WORK INSTRUCTION:
Restate each of the lines below word for word and drop every picture.

DATA SECTION:
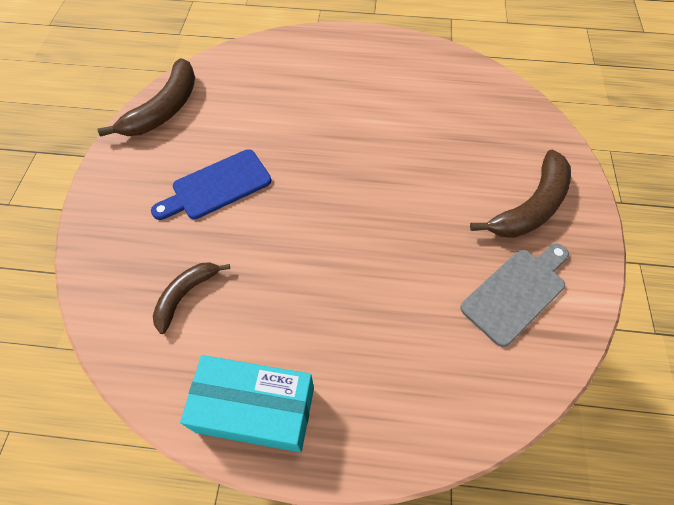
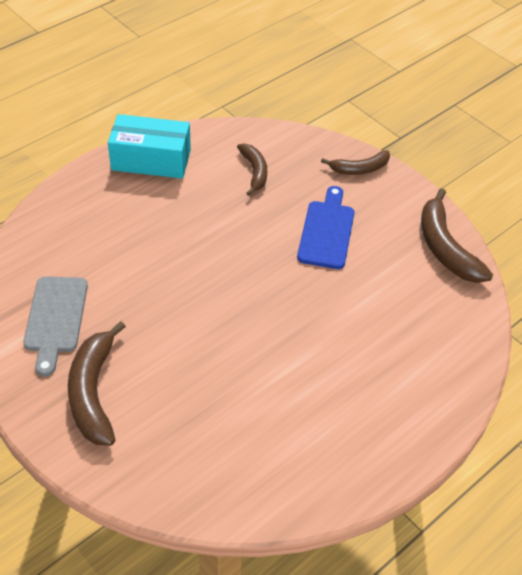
camera: 130 degrees right, 10 degrees down
(107, 216) = (360, 169): none -> brown banana
(256, 409) = (151, 160): turquoise box -> turquoise box turned 45 degrees clockwise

RESPONSE TO THE EXERCISE:
camera: 130 degrees right, 10 degrees down
(107, 216) = (360, 169): none -> brown banana
(256, 409) = (151, 160): turquoise box -> turquoise box turned 45 degrees clockwise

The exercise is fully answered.